DATASET EXTRACT:
++++++++++++++++++++

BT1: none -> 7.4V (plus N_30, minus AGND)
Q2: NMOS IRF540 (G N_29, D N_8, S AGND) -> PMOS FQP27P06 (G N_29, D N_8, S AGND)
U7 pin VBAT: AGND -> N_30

++++++++++++++++++++

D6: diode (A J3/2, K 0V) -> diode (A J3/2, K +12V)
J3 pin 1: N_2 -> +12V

++++++++++++++++++++

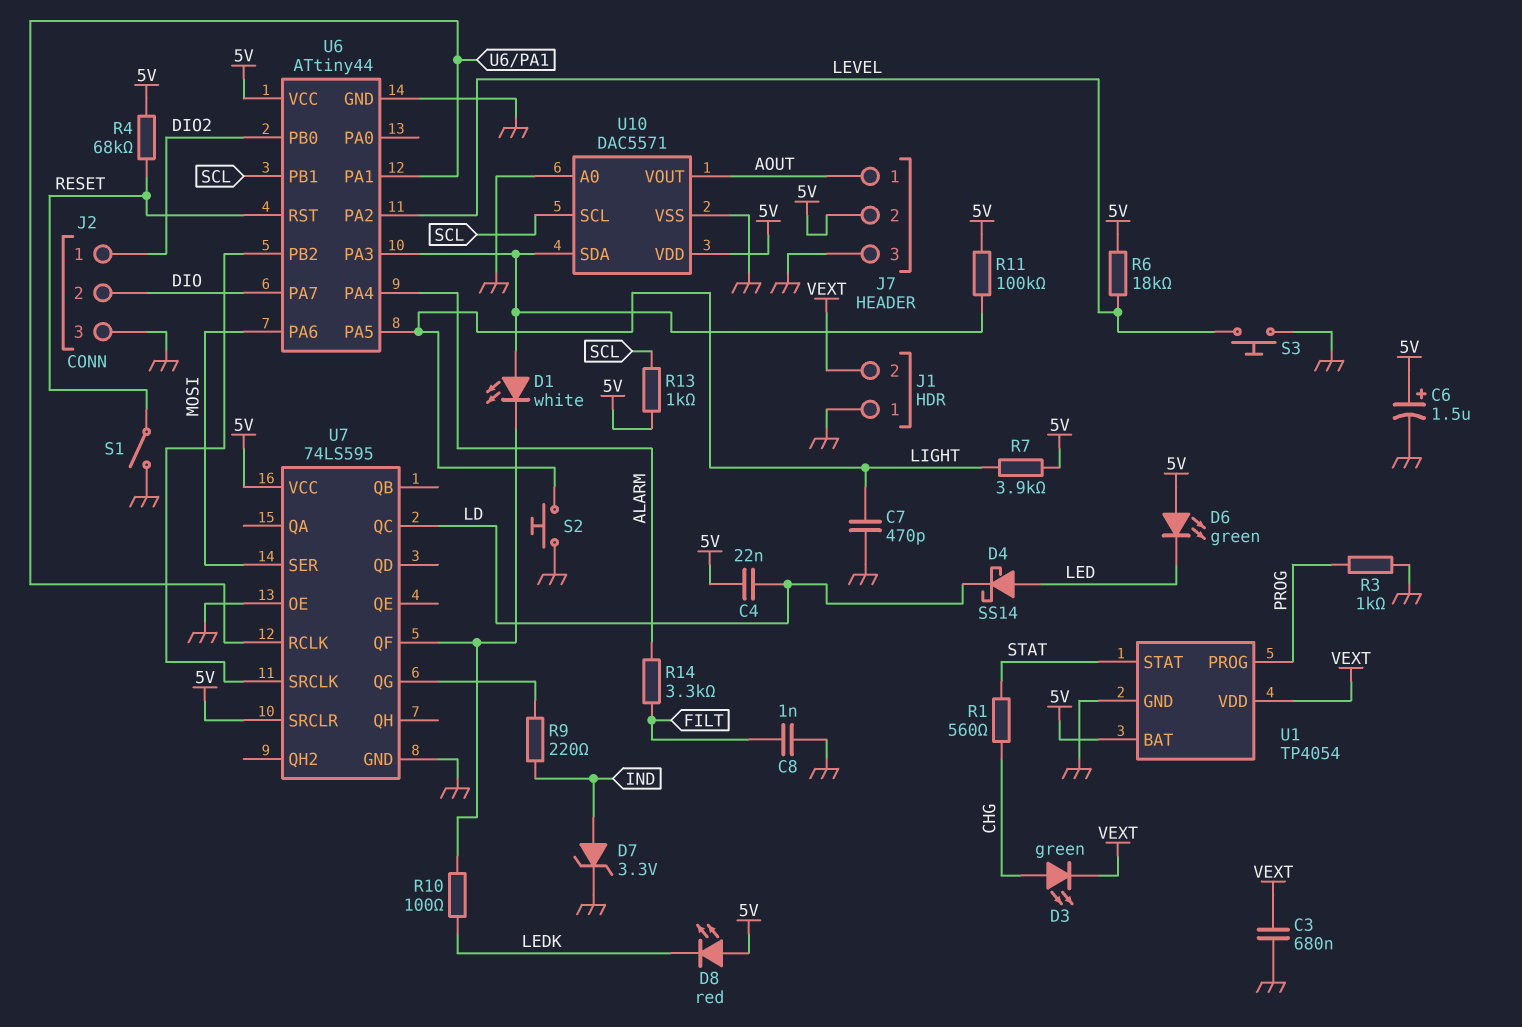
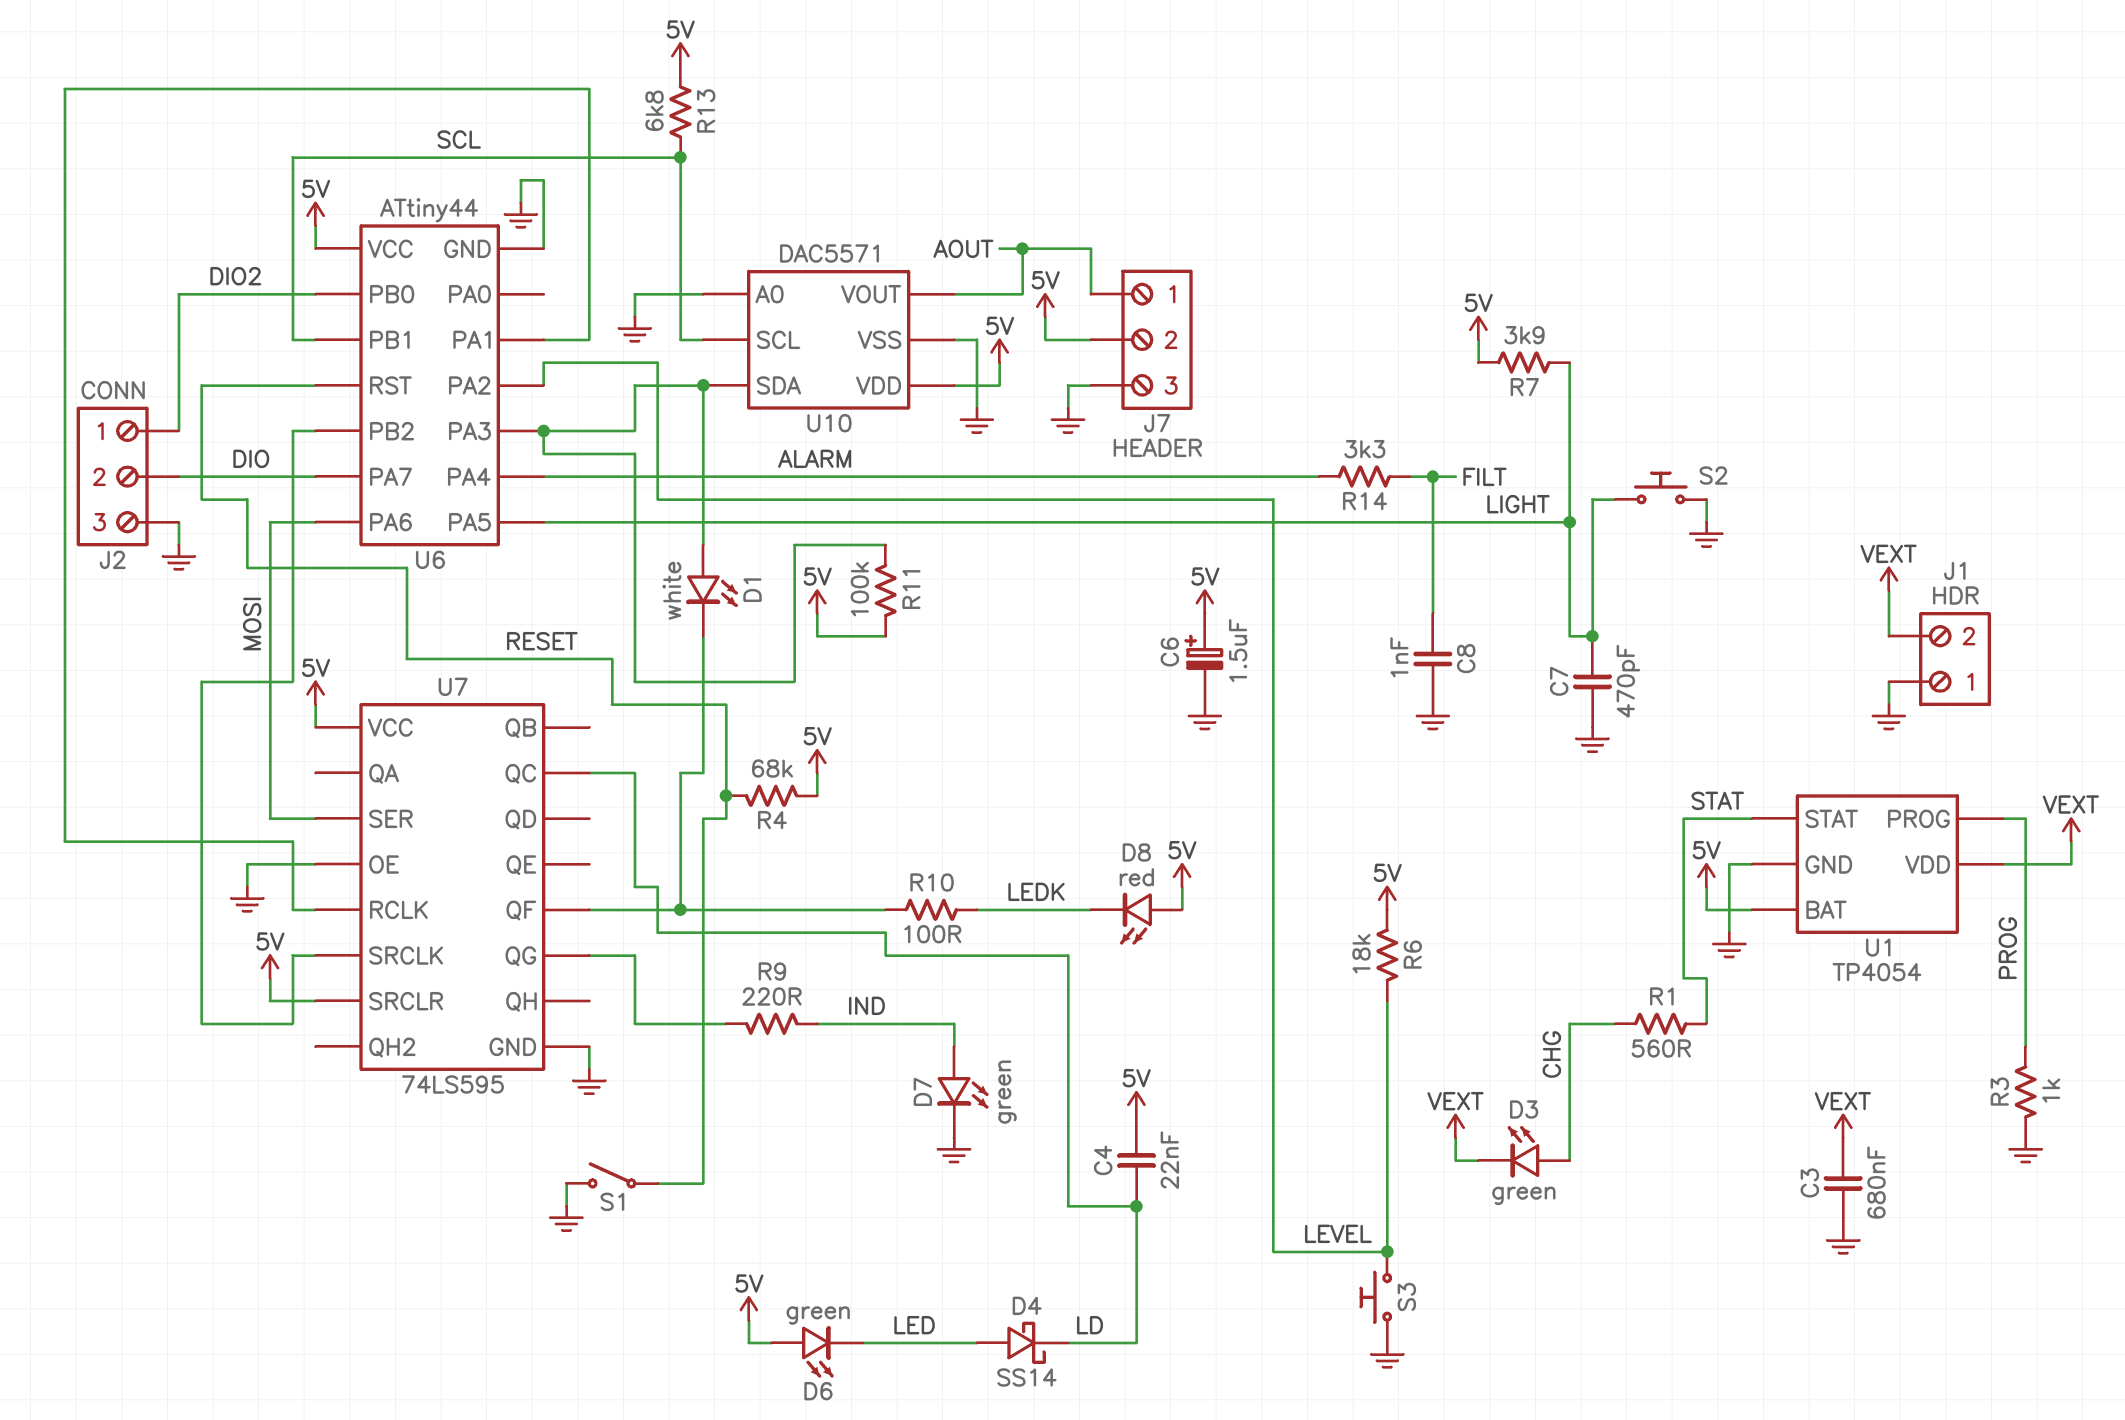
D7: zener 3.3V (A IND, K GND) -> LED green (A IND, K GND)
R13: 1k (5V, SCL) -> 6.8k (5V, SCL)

++++++++++++++++++++

TASK PROMPT:
Your answer should consist of the lines above that hold the word "AGND", copied exactly.

RESPONSE TO THE EXERCISE:
BT1: none -> 7.4V (plus N_30, minus AGND)
Q2: NMOS IRF540 (G N_29, D N_8, S AGND) -> PMOS FQP27P06 (G N_29, D N_8, S AGND)
U7 pin VBAT: AGND -> N_30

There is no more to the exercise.